● **Problem statement**
Whenever a line in the listing contains "orange", copy that line.

● **Exercise materials**
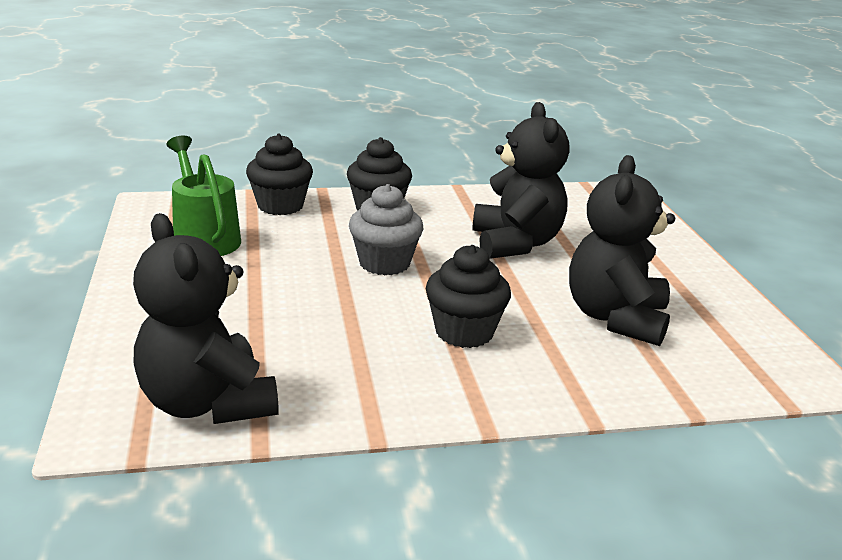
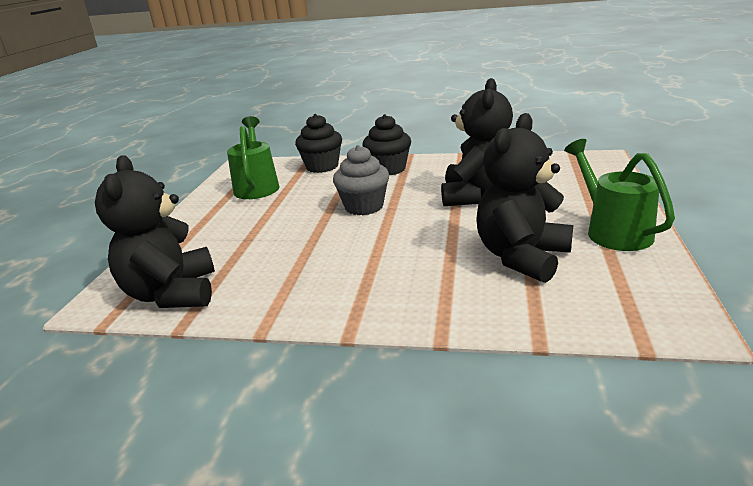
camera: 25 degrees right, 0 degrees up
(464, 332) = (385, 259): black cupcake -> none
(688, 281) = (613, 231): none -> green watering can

* * *

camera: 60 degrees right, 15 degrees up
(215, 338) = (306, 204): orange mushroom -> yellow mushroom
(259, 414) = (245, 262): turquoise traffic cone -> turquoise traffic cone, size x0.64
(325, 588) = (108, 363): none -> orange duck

...

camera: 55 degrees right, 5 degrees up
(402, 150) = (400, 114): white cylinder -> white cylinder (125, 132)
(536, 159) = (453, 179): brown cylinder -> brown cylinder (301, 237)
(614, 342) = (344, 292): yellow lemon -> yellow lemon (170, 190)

● **Written solution**
(215, 338) = (306, 204): orange mushroom -> yellow mushroom
(325, 588) = (108, 363): none -> orange duck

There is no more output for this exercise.